--- Source data ---

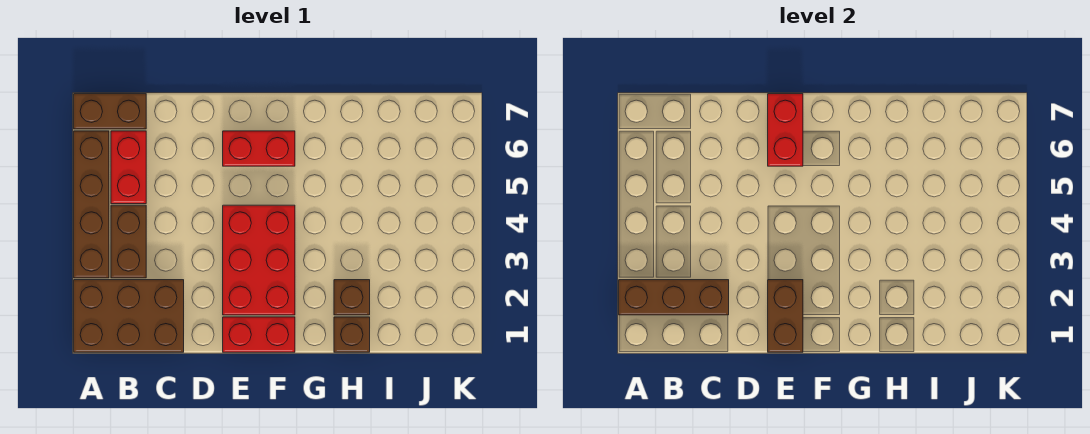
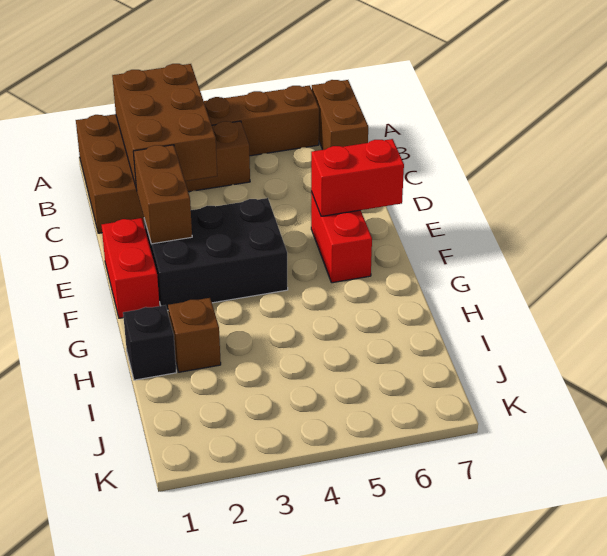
brown 1x3 brick [619,280,729,315] -> brown 2x3 brick [112,64,217,186]
red 1x2 brick [111,131,146,204] -> none
brown 1x2 brick [768,280,803,352] -> brown 1x2 brick turned to [133,145,192,244]
red 2x3 brick [223,205,295,315] -> black 2x3 brick [144,198,288,310]
brown 1x1 brick [334,317,370,352] -> black 1x1 brick [123,305,176,380]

---

> **To do**:
Could you retype every line above exactly as it appears, skipping the pictures?

> **Exercise response**:
brown 1x3 brick [619,280,729,315] -> brown 2x3 brick [112,64,217,186]
red 1x2 brick [111,131,146,204] -> none
brown 1x2 brick [768,280,803,352] -> brown 1x2 brick turned to [133,145,192,244]
red 2x3 brick [223,205,295,315] -> black 2x3 brick [144,198,288,310]
brown 1x1 brick [334,317,370,352] -> black 1x1 brick [123,305,176,380]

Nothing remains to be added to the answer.